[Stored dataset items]
★ ★ ★ ★

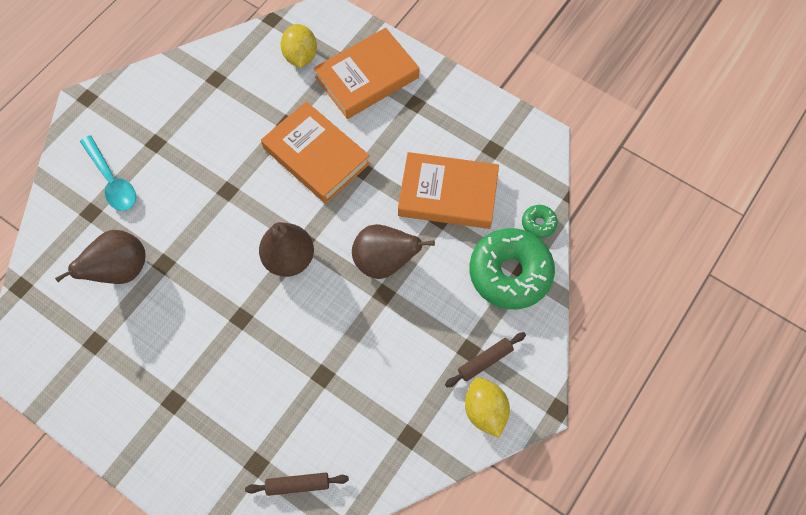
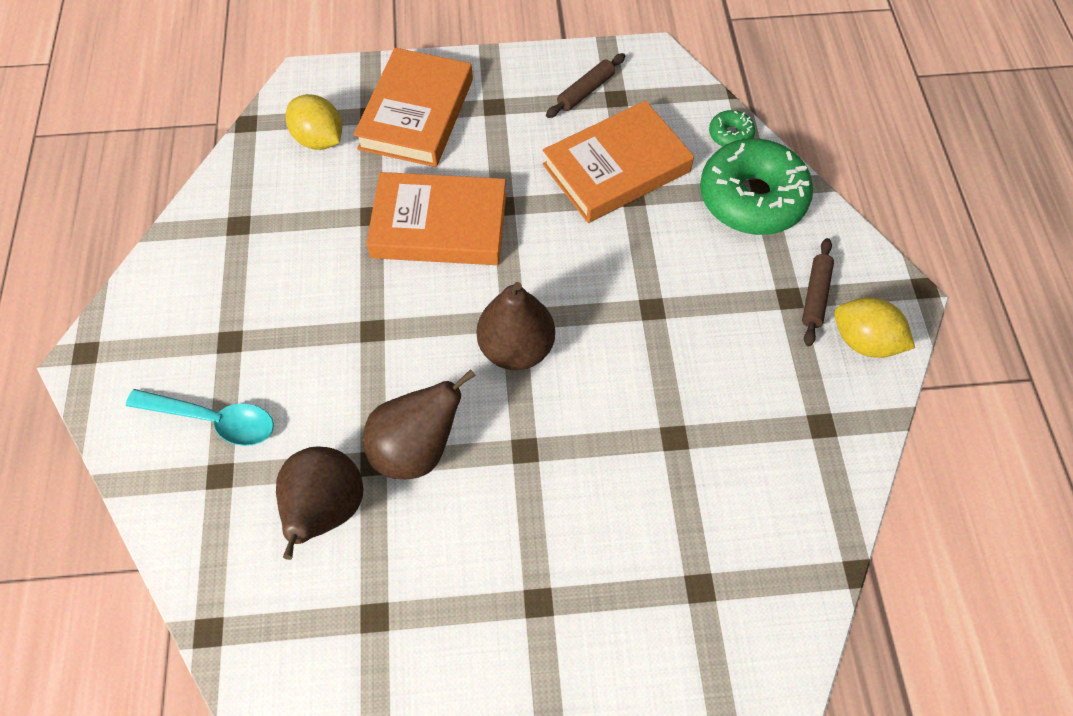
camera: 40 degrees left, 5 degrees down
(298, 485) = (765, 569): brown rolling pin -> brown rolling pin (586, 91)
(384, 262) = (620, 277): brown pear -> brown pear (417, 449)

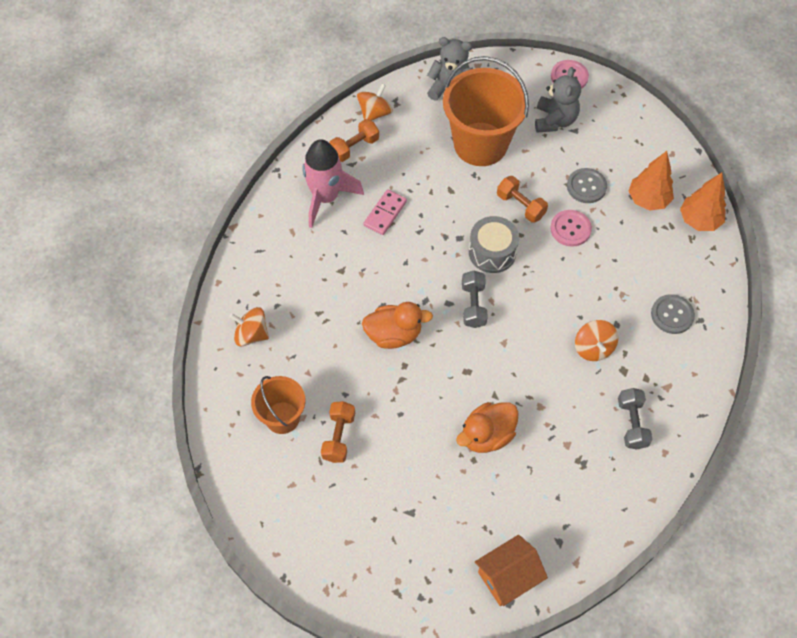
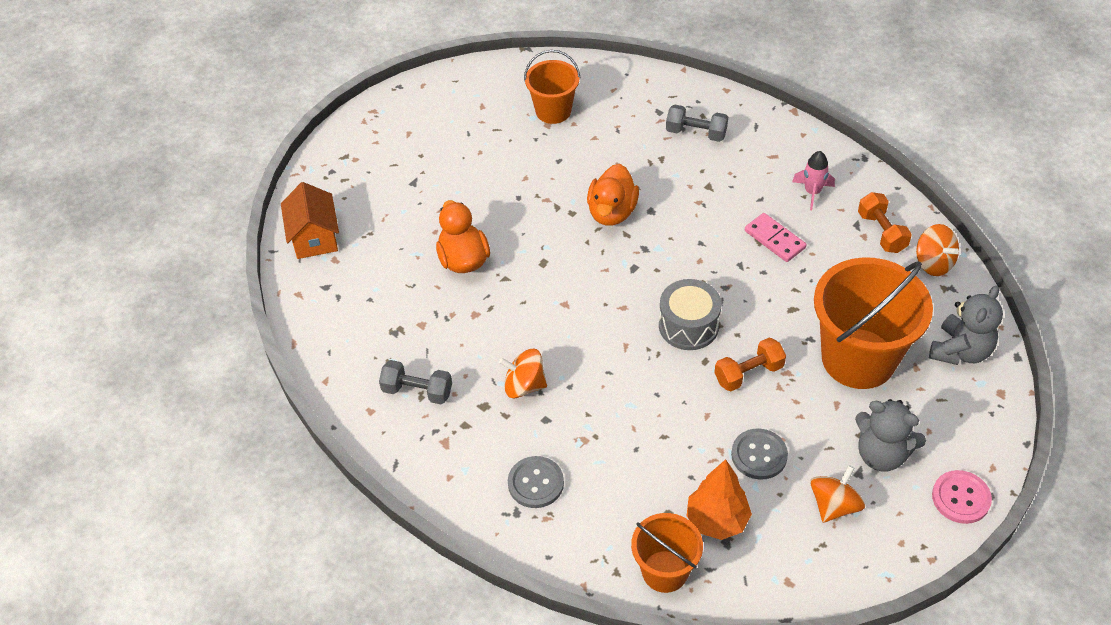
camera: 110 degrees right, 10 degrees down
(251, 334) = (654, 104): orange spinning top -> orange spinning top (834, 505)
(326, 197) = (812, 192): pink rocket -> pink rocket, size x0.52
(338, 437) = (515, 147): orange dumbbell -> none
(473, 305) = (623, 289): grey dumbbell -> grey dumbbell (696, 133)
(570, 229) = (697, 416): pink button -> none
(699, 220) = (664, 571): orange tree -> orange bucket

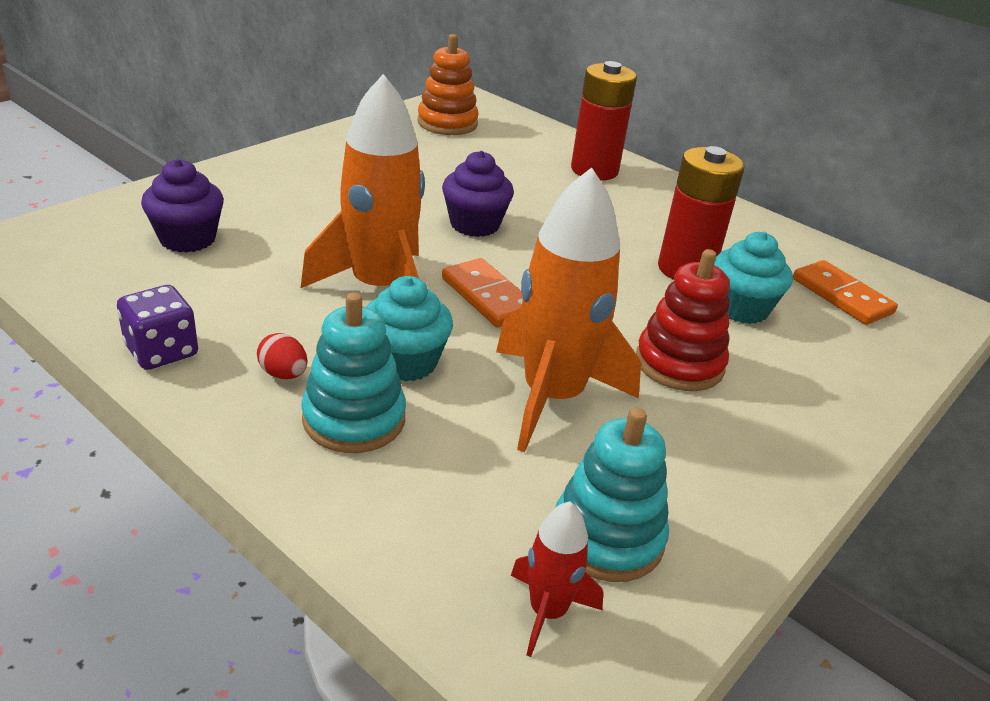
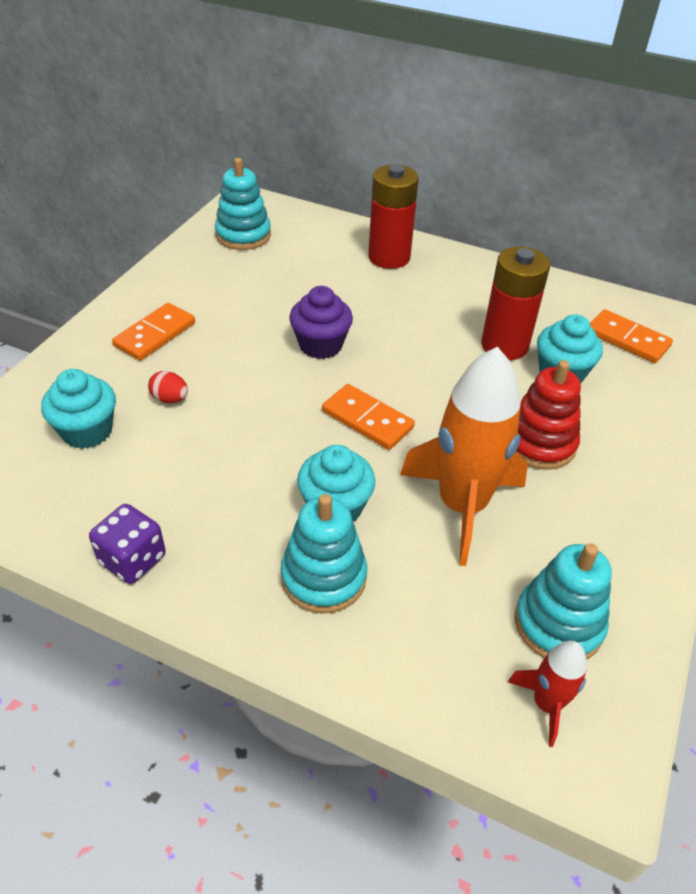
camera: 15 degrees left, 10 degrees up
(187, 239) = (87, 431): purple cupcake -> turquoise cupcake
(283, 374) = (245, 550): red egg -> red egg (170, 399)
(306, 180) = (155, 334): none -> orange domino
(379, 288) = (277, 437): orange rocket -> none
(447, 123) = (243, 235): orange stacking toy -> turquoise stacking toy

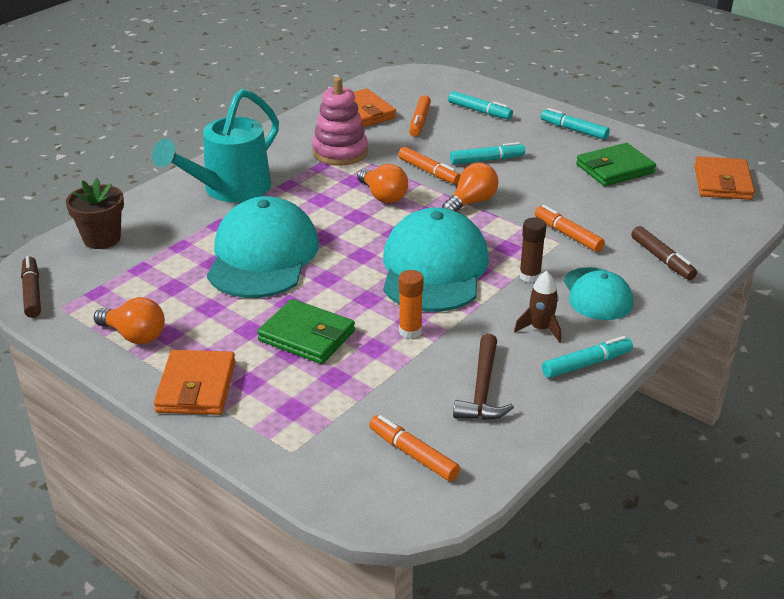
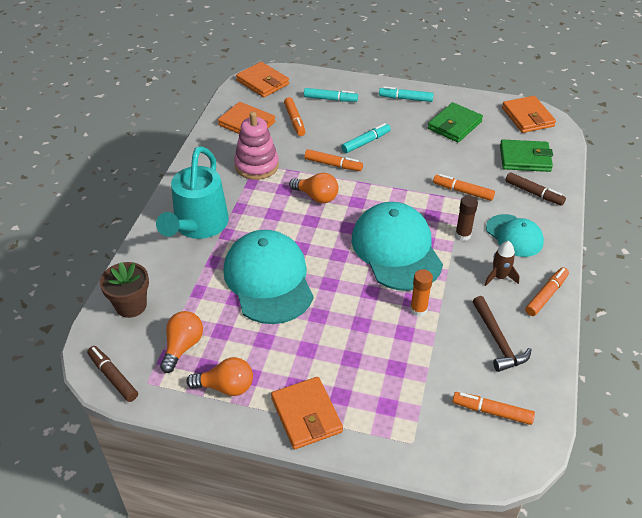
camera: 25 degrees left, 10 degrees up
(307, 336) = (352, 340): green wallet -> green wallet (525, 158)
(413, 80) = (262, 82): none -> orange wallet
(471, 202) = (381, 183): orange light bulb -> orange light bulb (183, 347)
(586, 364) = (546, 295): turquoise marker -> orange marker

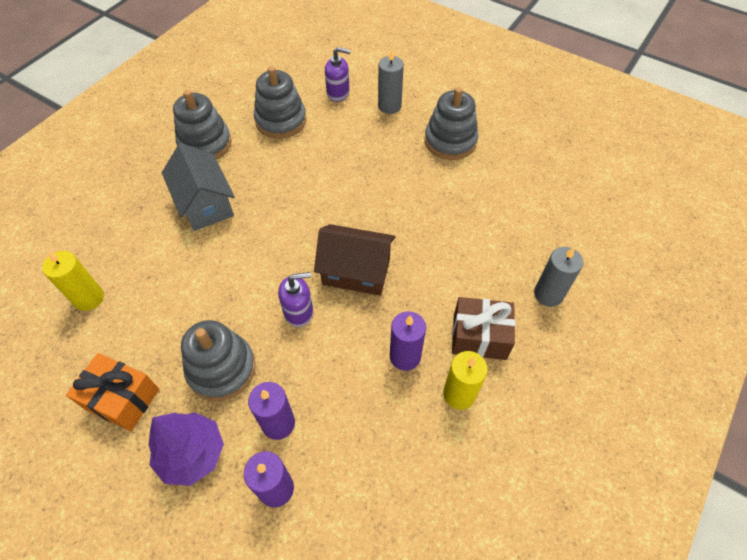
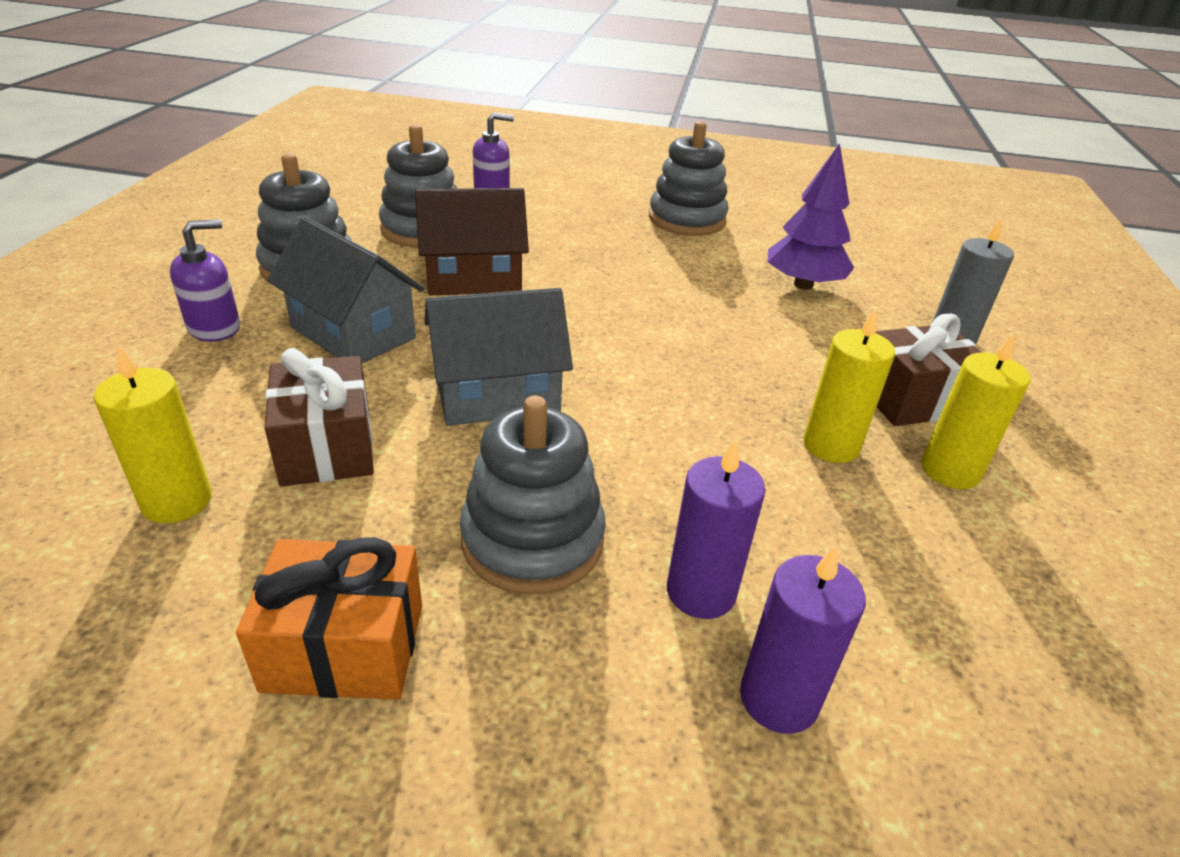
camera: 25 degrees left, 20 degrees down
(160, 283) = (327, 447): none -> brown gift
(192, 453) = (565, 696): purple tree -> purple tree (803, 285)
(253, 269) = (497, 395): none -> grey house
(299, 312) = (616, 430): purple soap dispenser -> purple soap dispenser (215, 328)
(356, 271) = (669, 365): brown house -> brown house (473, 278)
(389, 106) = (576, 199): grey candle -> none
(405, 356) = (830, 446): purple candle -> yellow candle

★ ★ ★ ★

Each record above must be set down again unchanged, with its pictures left out.

▸ **Answer area**:
camera: 40 degrees left, 5 degrees down
(298, 485) = (765, 569): brown rolling pin -> brown rolling pin (586, 91)
(384, 262) = (620, 277): brown pear -> brown pear (417, 449)

camera: 110 degrees right, 10 degrees down
(251, 334) = (654, 104): orange spinning top -> orange spinning top (834, 505)
(326, 197) = (812, 192): pink rocket -> pink rocket, size x0.52
(338, 437) = (515, 147): orange dumbbell -> none
(473, 305) = (623, 289): grey dumbbell -> grey dumbbell (696, 133)
(570, 229) = (697, 416): pink button -> none
(699, 220) = (664, 571): orange tree -> orange bucket

camera: 15 degrees left, 10 degrees up
(187, 239) = (87, 431): purple cupcake -> turquoise cupcake
(283, 374) = (245, 550): red egg -> red egg (170, 399)
(306, 180) = (155, 334): none -> orange domino
(379, 288) = (277, 437): orange rocket -> none
(447, 123) = (243, 235): orange stacking toy -> turquoise stacking toy

camera: 25 degrees left, 10 degrees up
(307, 336) = (352, 340): green wallet -> green wallet (525, 158)
(413, 80) = (262, 82): none -> orange wallet
(471, 202) = (381, 183): orange light bulb -> orange light bulb (183, 347)
(586, 364) = (546, 295): turquoise marker -> orange marker

camera: 25 degrees left, 20 degrees down
(160, 283) = (327, 447): none -> brown gift
(192, 453) = (565, 696): purple tree -> purple tree (803, 285)
(253, 269) = (497, 395): none -> grey house
(299, 312) = (616, 430): purple soap dispenser -> purple soap dispenser (215, 328)
(356, 271) = (669, 365): brown house -> brown house (473, 278)
(389, 106) = (576, 199): grey candle -> none
(405, 356) = (830, 446): purple candle -> yellow candle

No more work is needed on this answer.